Aim of the exercise
Write out every line of the material as it stands, apart from the pictures.

Information provided
■ ■ ■ ■ ■ ■ ■
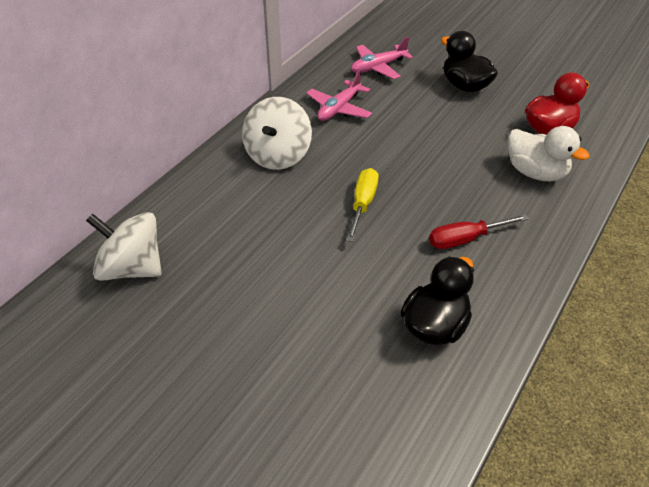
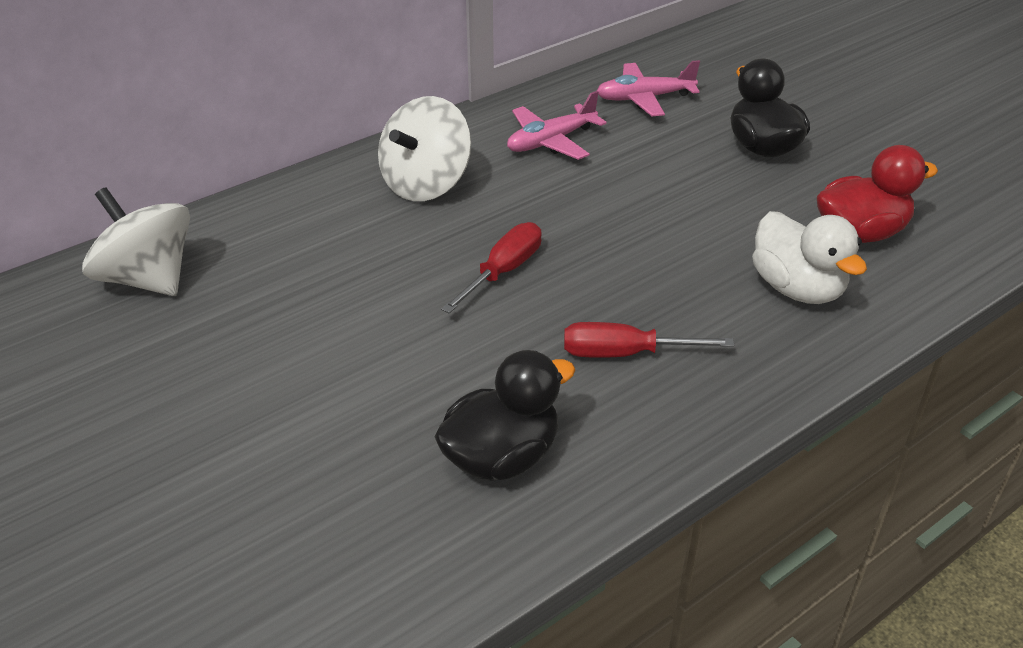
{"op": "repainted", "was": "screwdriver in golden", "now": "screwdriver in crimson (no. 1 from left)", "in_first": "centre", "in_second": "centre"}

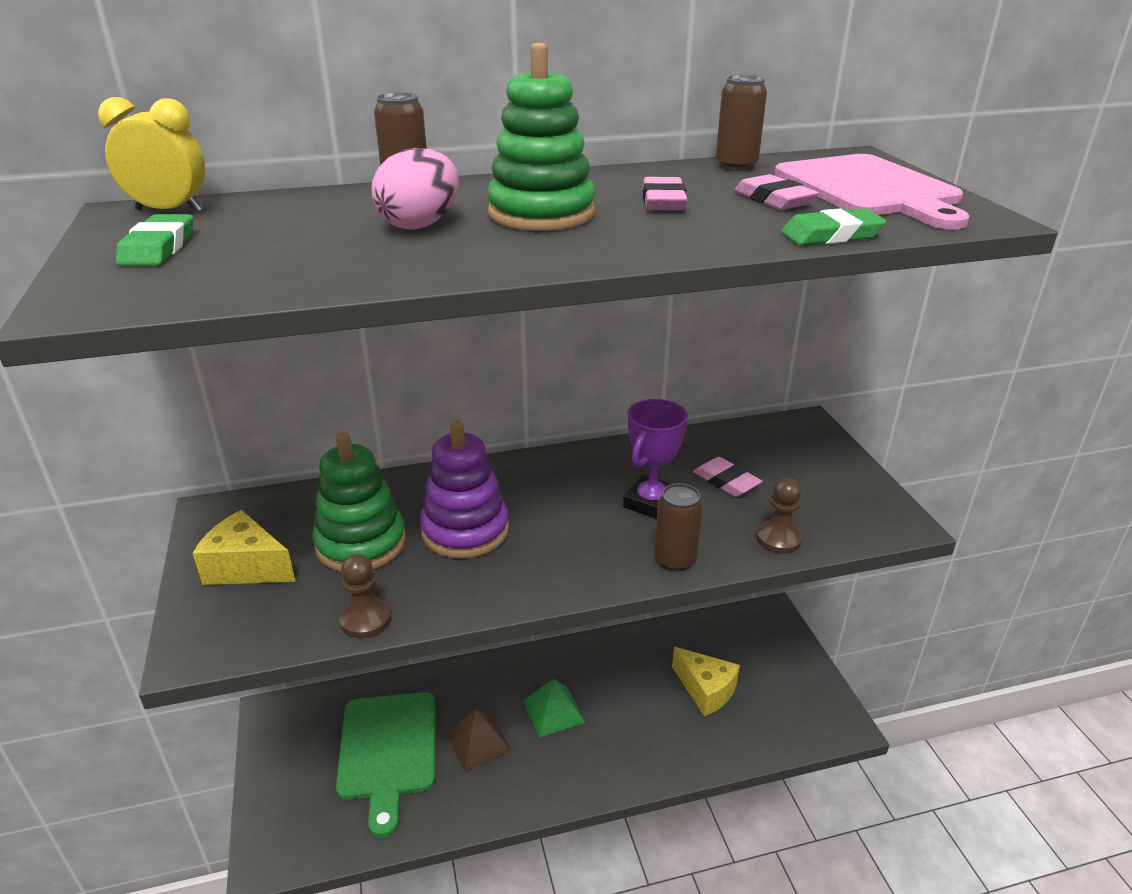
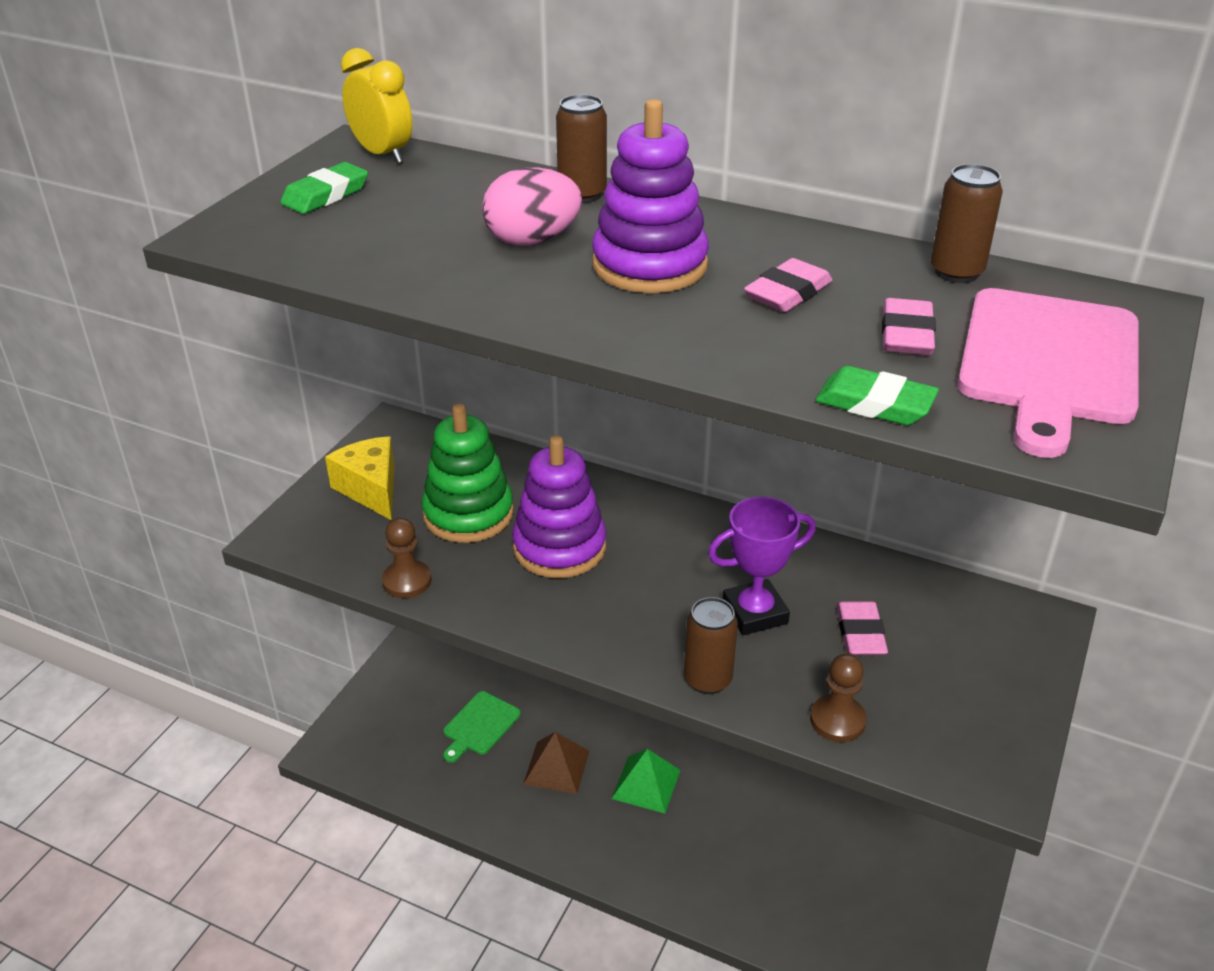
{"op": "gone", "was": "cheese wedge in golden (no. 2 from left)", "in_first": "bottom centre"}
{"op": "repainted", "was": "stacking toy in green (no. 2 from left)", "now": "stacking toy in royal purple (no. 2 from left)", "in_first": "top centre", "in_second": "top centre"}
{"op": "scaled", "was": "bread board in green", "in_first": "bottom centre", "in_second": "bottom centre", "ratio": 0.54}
■ ■ ■ ■ ■ ■ ■
Exercise solution
{"op": "repainted", "was": "screwdriver in golden", "now": "screwdriver in crimson (no. 1 from left)", "in_first": "centre", "in_second": "centre"}

{"op": "gone", "was": "cheese wedge in golden (no. 2 from left)", "in_first": "bottom centre"}
{"op": "repainted", "was": "stacking toy in green (no. 2 from left)", "now": "stacking toy in royal purple (no. 2 from left)", "in_first": "top centre", "in_second": "top centre"}
{"op": "scaled", "was": "bread board in green", "in_first": "bottom centre", "in_second": "bottom centre", "ratio": 0.54}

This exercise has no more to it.